Problem to solve:
In the records below, find the line that contains "none -> pink brick K6 level 1" and the line that contains "none -> white brick G6:H6 level 1", then retype exactly those two lines and every line between them.

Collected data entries
____________
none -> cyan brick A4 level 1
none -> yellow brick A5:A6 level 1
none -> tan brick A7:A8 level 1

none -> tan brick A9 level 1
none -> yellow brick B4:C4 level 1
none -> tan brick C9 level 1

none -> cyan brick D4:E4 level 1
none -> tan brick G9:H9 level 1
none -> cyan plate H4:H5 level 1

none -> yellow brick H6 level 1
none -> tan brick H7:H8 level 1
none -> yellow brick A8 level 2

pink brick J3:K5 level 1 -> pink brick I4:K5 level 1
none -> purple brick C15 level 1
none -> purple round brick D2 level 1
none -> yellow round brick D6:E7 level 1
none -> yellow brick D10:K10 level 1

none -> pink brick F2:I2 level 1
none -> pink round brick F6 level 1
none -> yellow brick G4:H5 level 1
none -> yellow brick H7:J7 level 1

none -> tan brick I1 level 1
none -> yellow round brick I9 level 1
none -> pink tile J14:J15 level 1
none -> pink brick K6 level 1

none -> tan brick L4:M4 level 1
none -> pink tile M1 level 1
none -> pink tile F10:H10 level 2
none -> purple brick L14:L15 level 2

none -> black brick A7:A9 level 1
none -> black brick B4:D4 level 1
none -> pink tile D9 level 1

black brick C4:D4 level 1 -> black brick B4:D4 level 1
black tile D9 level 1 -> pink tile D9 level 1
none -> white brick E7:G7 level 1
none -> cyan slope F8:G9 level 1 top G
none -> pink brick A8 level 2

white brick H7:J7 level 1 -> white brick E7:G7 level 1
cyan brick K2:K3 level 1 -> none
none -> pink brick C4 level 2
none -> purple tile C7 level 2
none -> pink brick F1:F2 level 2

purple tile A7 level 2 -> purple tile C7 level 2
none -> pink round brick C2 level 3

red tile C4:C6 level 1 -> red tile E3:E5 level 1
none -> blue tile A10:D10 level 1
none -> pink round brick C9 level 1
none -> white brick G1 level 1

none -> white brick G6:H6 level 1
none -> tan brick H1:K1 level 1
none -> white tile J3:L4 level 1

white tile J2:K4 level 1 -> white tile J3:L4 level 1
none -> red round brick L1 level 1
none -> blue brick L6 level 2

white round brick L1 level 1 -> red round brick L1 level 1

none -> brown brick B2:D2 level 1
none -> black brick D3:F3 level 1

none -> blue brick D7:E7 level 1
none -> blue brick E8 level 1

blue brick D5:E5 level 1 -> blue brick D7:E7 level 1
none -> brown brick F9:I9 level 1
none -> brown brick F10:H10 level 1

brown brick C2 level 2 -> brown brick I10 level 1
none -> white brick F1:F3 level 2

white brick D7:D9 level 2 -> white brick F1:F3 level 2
____________
Written reply:
none -> pink brick K6 level 1

none -> tan brick L4:M4 level 1
none -> pink tile M1 level 1
none -> pink tile F10:H10 level 2
none -> purple brick L14:L15 level 2

none -> black brick A7:A9 level 1
none -> black brick B4:D4 level 1
none -> pink tile D9 level 1

black brick C4:D4 level 1 -> black brick B4:D4 level 1
black tile D9 level 1 -> pink tile D9 level 1
none -> white brick E7:G7 level 1
none -> cyan slope F8:G9 level 1 top G
none -> pink brick A8 level 2

white brick H7:J7 level 1 -> white brick E7:G7 level 1
cyan brick K2:K3 level 1 -> none
none -> pink brick C4 level 2
none -> purple tile C7 level 2
none -> pink brick F1:F2 level 2

purple tile A7 level 2 -> purple tile C7 level 2
none -> pink round brick C2 level 3

red tile C4:C6 level 1 -> red tile E3:E5 level 1
none -> blue tile A10:D10 level 1
none -> pink round brick C9 level 1
none -> white brick G1 level 1

none -> white brick G6:H6 level 1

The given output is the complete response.